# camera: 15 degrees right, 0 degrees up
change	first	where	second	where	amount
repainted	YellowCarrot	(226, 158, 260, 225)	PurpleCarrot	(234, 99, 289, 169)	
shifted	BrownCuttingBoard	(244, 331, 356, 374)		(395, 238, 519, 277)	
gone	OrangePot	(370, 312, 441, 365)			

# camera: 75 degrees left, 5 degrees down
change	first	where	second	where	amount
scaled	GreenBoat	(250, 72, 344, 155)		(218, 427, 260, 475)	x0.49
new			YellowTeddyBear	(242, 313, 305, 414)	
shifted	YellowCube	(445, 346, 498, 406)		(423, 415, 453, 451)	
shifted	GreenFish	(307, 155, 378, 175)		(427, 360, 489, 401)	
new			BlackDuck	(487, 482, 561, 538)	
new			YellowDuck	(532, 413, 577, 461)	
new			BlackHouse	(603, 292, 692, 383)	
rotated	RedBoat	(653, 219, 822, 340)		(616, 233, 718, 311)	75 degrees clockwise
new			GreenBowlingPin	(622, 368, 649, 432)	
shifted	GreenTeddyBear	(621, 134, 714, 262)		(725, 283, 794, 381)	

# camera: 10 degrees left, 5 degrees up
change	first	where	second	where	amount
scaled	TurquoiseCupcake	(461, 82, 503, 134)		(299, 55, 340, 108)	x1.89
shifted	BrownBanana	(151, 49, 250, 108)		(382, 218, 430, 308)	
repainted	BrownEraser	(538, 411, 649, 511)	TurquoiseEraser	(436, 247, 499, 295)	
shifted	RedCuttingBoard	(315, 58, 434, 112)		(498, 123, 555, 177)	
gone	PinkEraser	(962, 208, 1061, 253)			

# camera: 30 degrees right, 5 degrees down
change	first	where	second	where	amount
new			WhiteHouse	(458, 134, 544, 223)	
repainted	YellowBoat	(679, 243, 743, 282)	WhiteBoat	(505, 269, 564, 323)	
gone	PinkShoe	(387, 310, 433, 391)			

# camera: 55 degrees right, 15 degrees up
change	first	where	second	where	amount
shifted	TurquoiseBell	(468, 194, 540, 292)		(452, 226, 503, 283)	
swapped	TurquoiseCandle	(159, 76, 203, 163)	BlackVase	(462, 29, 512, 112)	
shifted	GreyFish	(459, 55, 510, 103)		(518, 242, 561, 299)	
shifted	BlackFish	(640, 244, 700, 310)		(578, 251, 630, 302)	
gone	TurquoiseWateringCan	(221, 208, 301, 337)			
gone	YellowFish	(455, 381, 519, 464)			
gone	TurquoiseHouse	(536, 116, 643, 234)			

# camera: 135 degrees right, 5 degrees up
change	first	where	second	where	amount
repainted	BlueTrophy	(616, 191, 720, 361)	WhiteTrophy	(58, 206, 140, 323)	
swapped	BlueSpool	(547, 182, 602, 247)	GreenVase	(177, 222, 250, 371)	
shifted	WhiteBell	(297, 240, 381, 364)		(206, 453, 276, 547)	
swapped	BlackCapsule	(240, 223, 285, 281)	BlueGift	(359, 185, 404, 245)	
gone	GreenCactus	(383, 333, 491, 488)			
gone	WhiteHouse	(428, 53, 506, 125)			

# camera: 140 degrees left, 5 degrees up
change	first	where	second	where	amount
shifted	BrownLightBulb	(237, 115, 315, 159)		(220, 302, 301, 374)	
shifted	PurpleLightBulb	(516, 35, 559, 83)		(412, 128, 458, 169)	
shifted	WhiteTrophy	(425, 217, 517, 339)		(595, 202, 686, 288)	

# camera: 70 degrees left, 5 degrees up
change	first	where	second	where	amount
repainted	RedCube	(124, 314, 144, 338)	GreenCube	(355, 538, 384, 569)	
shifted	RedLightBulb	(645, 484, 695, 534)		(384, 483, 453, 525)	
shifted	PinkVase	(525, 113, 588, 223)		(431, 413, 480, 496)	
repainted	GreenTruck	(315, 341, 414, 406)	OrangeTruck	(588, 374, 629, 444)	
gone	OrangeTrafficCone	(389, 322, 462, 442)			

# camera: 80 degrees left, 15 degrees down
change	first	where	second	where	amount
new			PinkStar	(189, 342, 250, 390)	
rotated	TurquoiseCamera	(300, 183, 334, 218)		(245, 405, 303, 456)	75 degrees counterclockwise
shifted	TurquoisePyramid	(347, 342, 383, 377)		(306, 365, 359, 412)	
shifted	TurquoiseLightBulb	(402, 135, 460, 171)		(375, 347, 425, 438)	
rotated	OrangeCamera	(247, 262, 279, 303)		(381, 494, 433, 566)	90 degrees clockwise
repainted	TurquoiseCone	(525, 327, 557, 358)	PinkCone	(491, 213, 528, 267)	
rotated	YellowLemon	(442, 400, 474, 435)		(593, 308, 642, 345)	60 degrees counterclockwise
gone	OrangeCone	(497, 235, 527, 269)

=======

WHAT IS EXPECTED — Would you copy the entire listing exactly, missing nothing?

COMPLETED TASK —
# camera: 15 degrees right, 0 degrees up
change	first	where	second	where	amount
repainted	YellowCarrot	(226, 158, 260, 225)	PurpleCarrot	(234, 99, 289, 169)	
shifted	BrownCuttingBoard	(244, 331, 356, 374)		(395, 238, 519, 277)	
gone	OrangePot	(370, 312, 441, 365)			

# camera: 75 degrees left, 5 degrees down
change	first	where	second	where	amount
scaled	GreenBoat	(250, 72, 344, 155)		(218, 427, 260, 475)	x0.49
new			YellowTeddyBear	(242, 313, 305, 414)	
shifted	YellowCube	(445, 346, 498, 406)		(423, 415, 453, 451)	
shifted	GreenFish	(307, 155, 378, 175)		(427, 360, 489, 401)	
new			BlackDuck	(487, 482, 561, 538)	
new			YellowDuck	(532, 413, 577, 461)	
new			BlackHouse	(603, 292, 692, 383)	
rotated	RedBoat	(653, 219, 822, 340)		(616, 233, 718, 311)	75 degrees clockwise
new			GreenBowlingPin	(622, 368, 649, 432)	
shifted	GreenTeddyBear	(621, 134, 714, 262)		(725, 283, 794, 381)	

# camera: 10 degrees left, 5 degrees up
change	first	where	second	where	amount
scaled	TurquoiseCupcake	(461, 82, 503, 134)		(299, 55, 340, 108)	x1.89
shifted	BrownBanana	(151, 49, 250, 108)		(382, 218, 430, 308)	
repainted	BrownEraser	(538, 411, 649, 511)	TurquoiseEraser	(436, 247, 499, 295)	
shifted	RedCuttingBoard	(315, 58, 434, 112)		(498, 123, 555, 177)	
gone	PinkEraser	(962, 208, 1061, 253)			

# camera: 30 degrees right, 5 degrees down
change	first	where	second	where	amount
new			WhiteHouse	(458, 134, 544, 223)	
repainted	YellowBoat	(679, 243, 743, 282)	WhiteBoat	(505, 269, 564, 323)	
gone	PinkShoe	(387, 310, 433, 391)			

# camera: 55 degrees right, 15 degrees up
change	first	where	second	where	amount
shifted	TurquoiseBell	(468, 194, 540, 292)		(452, 226, 503, 283)	
swapped	TurquoiseCandle	(159, 76, 203, 163)	BlackVase	(462, 29, 512, 112)	
shifted	GreyFish	(459, 55, 510, 103)		(518, 242, 561, 299)	
shifted	BlackFish	(640, 244, 700, 310)		(578, 251, 630, 302)	
gone	TurquoiseWateringCan	(221, 208, 301, 337)			
gone	YellowFish	(455, 381, 519, 464)			
gone	TurquoiseHouse	(536, 116, 643, 234)			

# camera: 135 degrees right, 5 degrees up
change	first	where	second	where	amount
repainted	BlueTrophy	(616, 191, 720, 361)	WhiteTrophy	(58, 206, 140, 323)	
swapped	BlueSpool	(547, 182, 602, 247)	GreenVase	(177, 222, 250, 371)	
shifted	WhiteBell	(297, 240, 381, 364)		(206, 453, 276, 547)	
swapped	BlackCapsule	(240, 223, 285, 281)	BlueGift	(359, 185, 404, 245)	
gone	GreenCactus	(383, 333, 491, 488)			
gone	WhiteHouse	(428, 53, 506, 125)			

# camera: 140 degrees left, 5 degrees up
change	first	where	second	where	amount
shifted	BrownLightBulb	(237, 115, 315, 159)		(220, 302, 301, 374)	
shifted	PurpleLightBulb	(516, 35, 559, 83)		(412, 128, 458, 169)	
shifted	WhiteTrophy	(425, 217, 517, 339)		(595, 202, 686, 288)	

# camera: 70 degrees left, 5 degrees up
change	first	where	second	where	amount
repainted	RedCube	(124, 314, 144, 338)	GreenCube	(355, 538, 384, 569)	
shifted	RedLightBulb	(645, 484, 695, 534)		(384, 483, 453, 525)	
shifted	PinkVase	(525, 113, 588, 223)		(431, 413, 480, 496)	
repainted	GreenTruck	(315, 341, 414, 406)	OrangeTruck	(588, 374, 629, 444)	
gone	OrangeTrafficCone	(389, 322, 462, 442)			

# camera: 80 degrees left, 15 degrees down
change	first	where	second	where	amount
new			PinkStar	(189, 342, 250, 390)	
rotated	TurquoiseCamera	(300, 183, 334, 218)		(245, 405, 303, 456)	75 degrees counterclockwise
shifted	TurquoisePyramid	(347, 342, 383, 377)		(306, 365, 359, 412)	
shifted	TurquoiseLightBulb	(402, 135, 460, 171)		(375, 347, 425, 438)	
rotated	OrangeCamera	(247, 262, 279, 303)		(381, 494, 433, 566)	90 degrees clockwise
repainted	TurquoiseCone	(525, 327, 557, 358)	PinkCone	(491, 213, 528, 267)	
rotated	YellowLemon	(442, 400, 474, 435)		(593, 308, 642, 345)	60 degrees counterclockwise
gone	OrangeCone	(497, 235, 527, 269)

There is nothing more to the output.